EXERCISE — Write out exactly the lines of the entries below from the one holding "cyan semicircle: (52, 62) -> (52, 107), moved" to the one holding "green cross: (233, 238)", inclusive, and leave out all other lines.

*** DATA SUPPLIED ***

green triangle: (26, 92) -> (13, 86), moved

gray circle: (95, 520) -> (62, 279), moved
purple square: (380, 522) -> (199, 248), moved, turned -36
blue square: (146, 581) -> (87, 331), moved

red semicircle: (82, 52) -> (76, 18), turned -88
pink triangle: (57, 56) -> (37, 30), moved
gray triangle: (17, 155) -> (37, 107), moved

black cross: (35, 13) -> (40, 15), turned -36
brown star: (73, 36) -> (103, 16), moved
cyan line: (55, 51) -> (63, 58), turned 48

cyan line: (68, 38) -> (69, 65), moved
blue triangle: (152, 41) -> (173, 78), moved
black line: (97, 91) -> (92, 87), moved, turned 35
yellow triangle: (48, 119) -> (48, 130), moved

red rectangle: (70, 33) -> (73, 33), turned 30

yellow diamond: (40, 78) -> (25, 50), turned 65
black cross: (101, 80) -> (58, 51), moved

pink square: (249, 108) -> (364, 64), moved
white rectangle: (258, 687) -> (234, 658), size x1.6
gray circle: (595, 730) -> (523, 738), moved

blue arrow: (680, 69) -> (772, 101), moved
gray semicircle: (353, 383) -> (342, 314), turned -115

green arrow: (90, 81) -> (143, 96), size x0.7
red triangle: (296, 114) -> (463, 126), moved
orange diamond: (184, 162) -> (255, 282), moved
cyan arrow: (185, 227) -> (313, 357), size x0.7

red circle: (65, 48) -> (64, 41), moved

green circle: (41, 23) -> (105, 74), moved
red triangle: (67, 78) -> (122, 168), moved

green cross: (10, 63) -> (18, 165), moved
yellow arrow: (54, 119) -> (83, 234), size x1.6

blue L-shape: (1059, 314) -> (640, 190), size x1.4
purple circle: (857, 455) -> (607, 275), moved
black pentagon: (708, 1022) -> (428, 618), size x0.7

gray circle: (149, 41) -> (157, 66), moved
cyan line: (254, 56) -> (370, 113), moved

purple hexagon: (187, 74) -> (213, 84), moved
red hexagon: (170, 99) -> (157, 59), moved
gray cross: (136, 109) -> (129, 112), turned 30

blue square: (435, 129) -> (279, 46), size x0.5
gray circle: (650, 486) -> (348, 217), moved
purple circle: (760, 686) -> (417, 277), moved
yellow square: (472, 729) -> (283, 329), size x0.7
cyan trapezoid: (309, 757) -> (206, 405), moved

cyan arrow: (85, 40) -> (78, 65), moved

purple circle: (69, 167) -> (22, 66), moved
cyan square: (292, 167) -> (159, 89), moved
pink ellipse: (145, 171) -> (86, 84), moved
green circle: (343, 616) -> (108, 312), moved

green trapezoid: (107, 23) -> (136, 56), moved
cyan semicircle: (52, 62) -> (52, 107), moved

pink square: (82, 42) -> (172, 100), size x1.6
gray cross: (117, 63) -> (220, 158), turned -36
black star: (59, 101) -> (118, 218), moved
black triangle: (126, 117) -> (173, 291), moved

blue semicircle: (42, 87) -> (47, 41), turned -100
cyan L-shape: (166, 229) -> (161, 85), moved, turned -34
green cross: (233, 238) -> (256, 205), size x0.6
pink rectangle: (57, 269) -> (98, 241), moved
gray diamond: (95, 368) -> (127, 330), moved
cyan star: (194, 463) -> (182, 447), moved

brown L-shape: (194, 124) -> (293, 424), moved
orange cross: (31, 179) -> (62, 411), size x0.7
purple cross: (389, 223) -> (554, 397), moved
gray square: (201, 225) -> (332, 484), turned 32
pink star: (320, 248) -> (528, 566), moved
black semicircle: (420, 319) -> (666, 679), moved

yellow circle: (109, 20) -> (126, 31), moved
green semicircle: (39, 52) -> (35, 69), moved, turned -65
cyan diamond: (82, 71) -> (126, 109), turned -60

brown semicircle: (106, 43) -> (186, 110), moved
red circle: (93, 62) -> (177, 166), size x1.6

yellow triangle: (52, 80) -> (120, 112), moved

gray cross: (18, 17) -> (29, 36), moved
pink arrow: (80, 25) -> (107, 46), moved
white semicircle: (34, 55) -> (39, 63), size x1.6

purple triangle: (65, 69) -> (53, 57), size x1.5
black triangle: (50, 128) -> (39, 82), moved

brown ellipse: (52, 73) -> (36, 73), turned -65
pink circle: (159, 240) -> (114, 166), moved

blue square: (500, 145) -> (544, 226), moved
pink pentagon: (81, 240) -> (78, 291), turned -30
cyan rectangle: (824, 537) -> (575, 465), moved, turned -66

*** End of DATA SUPPLIED ***

YOUR SOLUTION —
cyan semicircle: (52, 62) -> (52, 107), moved

pink square: (82, 42) -> (172, 100), size x1.6
gray cross: (117, 63) -> (220, 158), turned -36
black star: (59, 101) -> (118, 218), moved
black triangle: (126, 117) -> (173, 291), moved

blue semicircle: (42, 87) -> (47, 41), turned -100
cyan L-shape: (166, 229) -> (161, 85), moved, turned -34
green cross: (233, 238) -> (256, 205), size x0.6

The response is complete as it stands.